[[ RECORDED DATA open ]]

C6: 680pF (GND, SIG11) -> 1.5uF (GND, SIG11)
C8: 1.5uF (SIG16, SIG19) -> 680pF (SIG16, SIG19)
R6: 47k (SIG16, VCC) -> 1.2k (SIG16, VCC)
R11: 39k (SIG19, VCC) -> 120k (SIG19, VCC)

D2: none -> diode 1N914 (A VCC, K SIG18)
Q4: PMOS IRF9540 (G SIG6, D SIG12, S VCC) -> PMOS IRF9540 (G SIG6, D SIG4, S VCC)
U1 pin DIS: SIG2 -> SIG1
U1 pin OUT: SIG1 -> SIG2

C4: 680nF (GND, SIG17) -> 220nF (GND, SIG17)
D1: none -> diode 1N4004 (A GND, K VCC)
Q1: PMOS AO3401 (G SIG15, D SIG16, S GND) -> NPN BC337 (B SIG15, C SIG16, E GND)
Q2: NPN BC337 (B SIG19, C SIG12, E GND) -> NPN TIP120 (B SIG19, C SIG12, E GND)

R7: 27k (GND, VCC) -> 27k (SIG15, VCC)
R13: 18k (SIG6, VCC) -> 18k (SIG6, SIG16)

[[ RECORDED DATA closed ]]
[[ RECORDED DATA open ]]

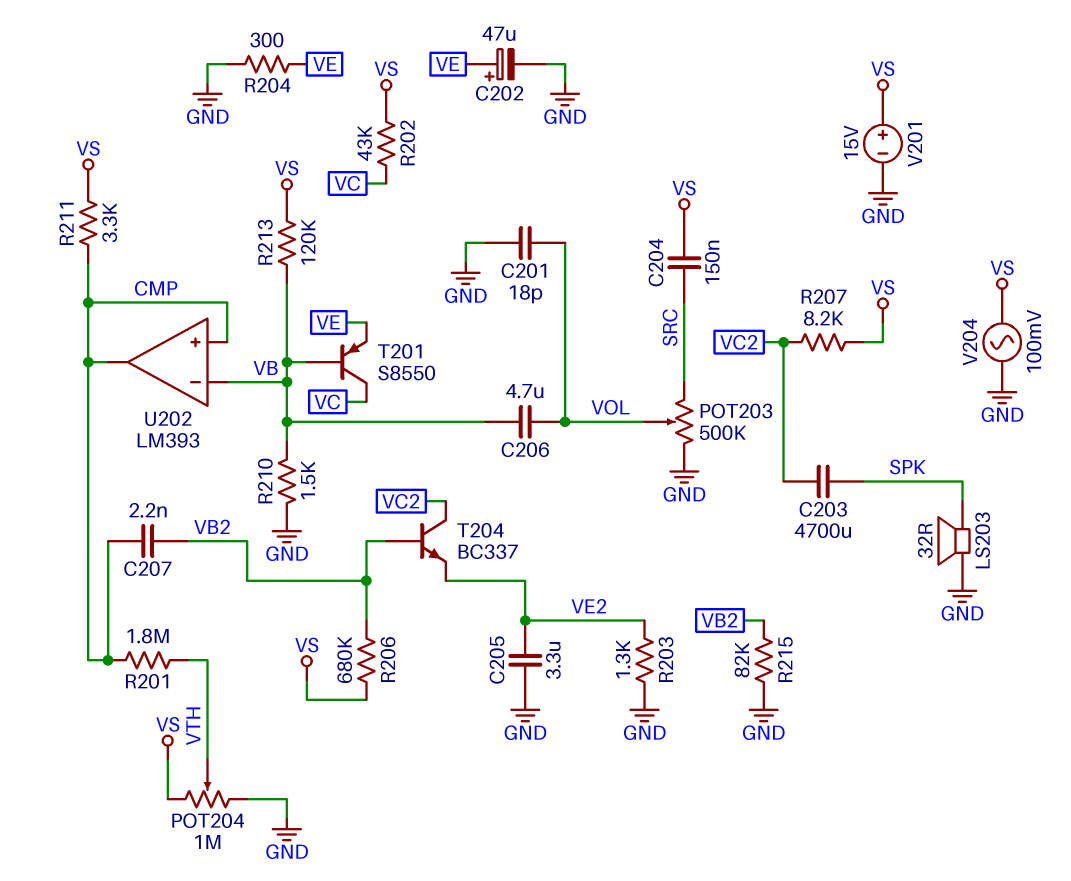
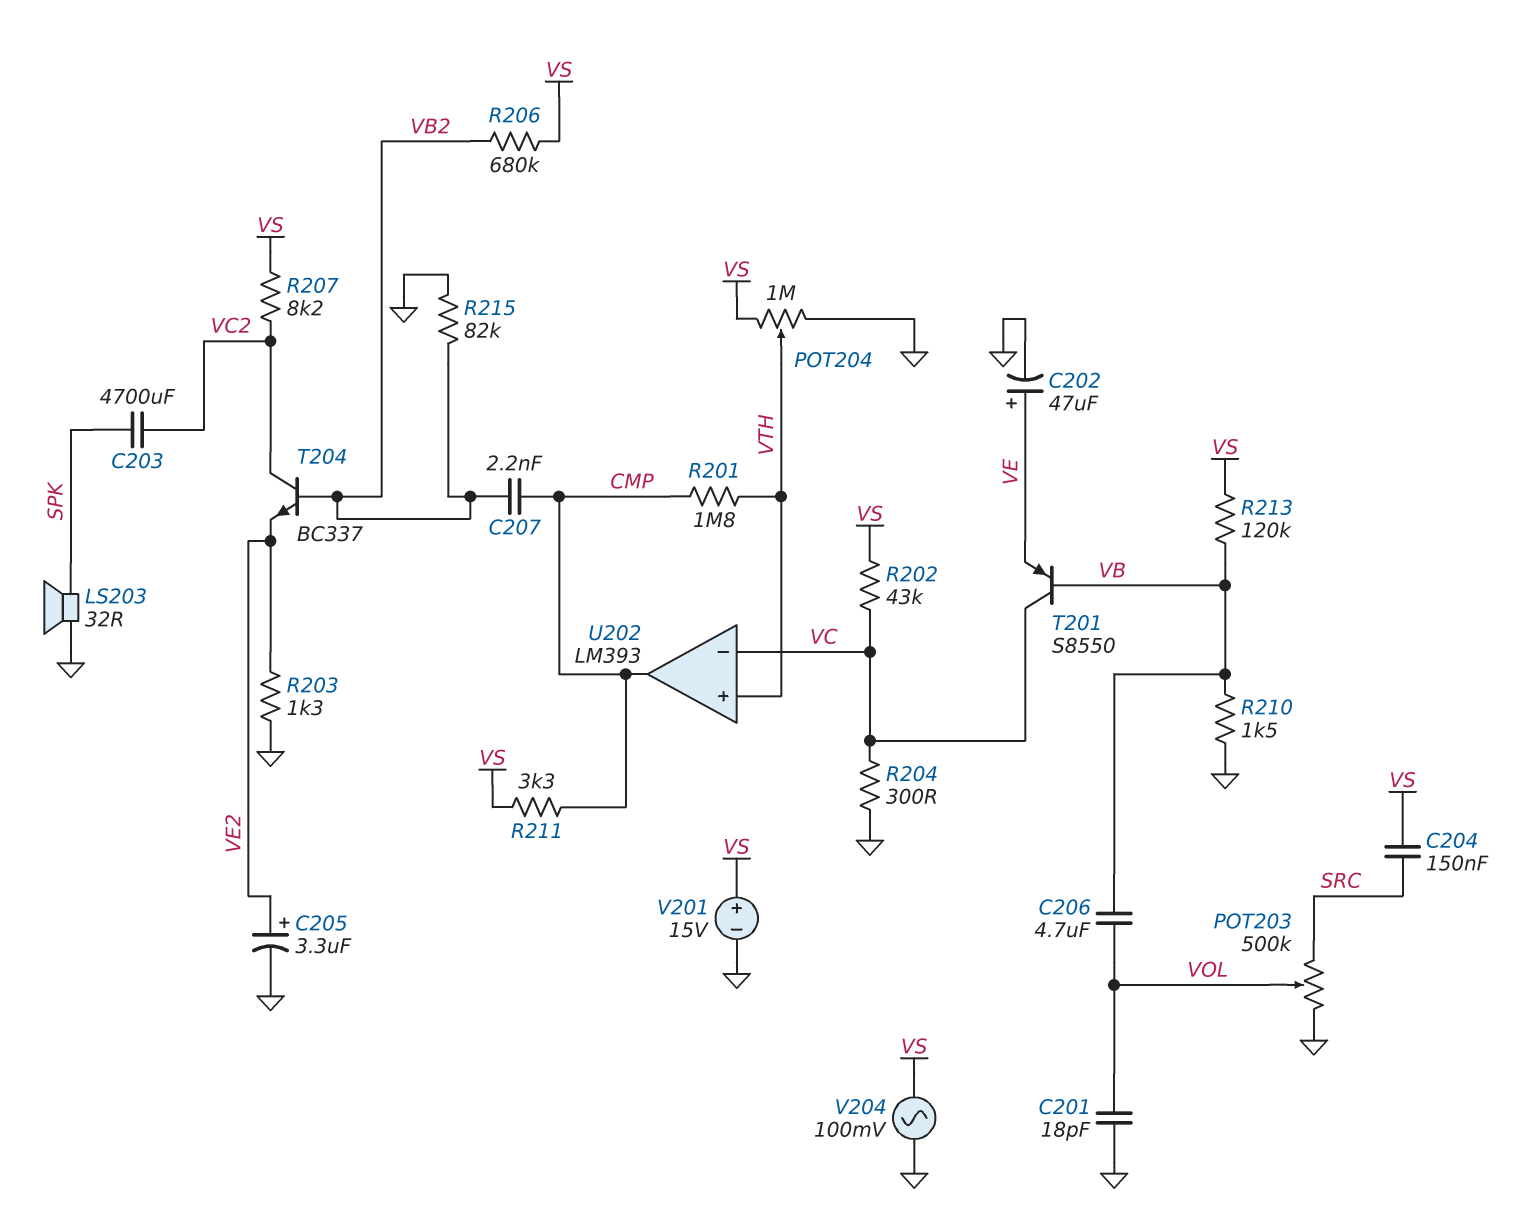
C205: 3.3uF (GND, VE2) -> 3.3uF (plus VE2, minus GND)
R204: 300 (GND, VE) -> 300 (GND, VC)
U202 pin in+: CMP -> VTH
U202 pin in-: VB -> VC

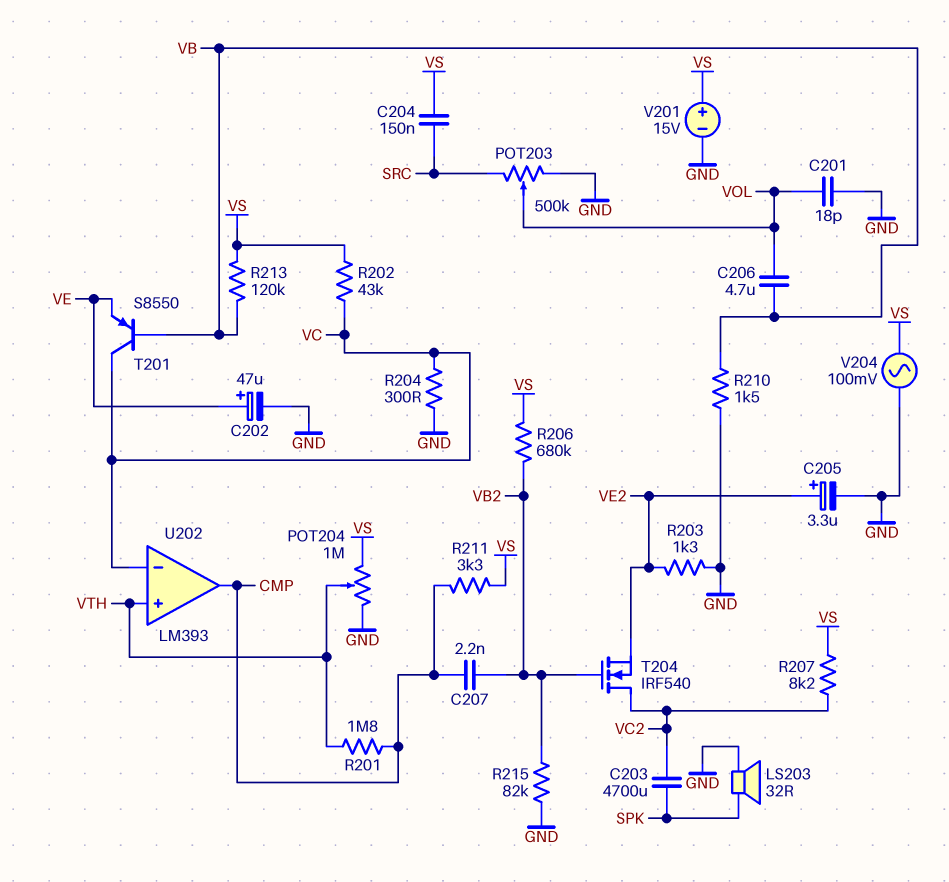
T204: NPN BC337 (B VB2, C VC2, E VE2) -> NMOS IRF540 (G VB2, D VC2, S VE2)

[[ RECORDED DATA closed ]]

WHAT THE EXERCISE ASKS: From the entries above, print the lines beginning at the one with "R6: 47k (SIG16, VCC) -> 1.2k (SIG16, VCC)" and stopping after the one with "R13: 18k (SIG6, VCC) -> 18k (SIG6, SIG16)", exactly as written and with nothing else.

EXPECTED OUTPUT:
R6: 47k (SIG16, VCC) -> 1.2k (SIG16, VCC)
R11: 39k (SIG19, VCC) -> 120k (SIG19, VCC)

D2: none -> diode 1N914 (A VCC, K SIG18)
Q4: PMOS IRF9540 (G SIG6, D SIG12, S VCC) -> PMOS IRF9540 (G SIG6, D SIG4, S VCC)
U1 pin DIS: SIG2 -> SIG1
U1 pin OUT: SIG1 -> SIG2

C4: 680nF (GND, SIG17) -> 220nF (GND, SIG17)
D1: none -> diode 1N4004 (A GND, K VCC)
Q1: PMOS AO3401 (G SIG15, D SIG16, S GND) -> NPN BC337 (B SIG15, C SIG16, E GND)
Q2: NPN BC337 (B SIG19, C SIG12, E GND) -> NPN TIP120 (B SIG19, C SIG12, E GND)

R7: 27k (GND, VCC) -> 27k (SIG15, VCC)
R13: 18k (SIG6, VCC) -> 18k (SIG6, SIG16)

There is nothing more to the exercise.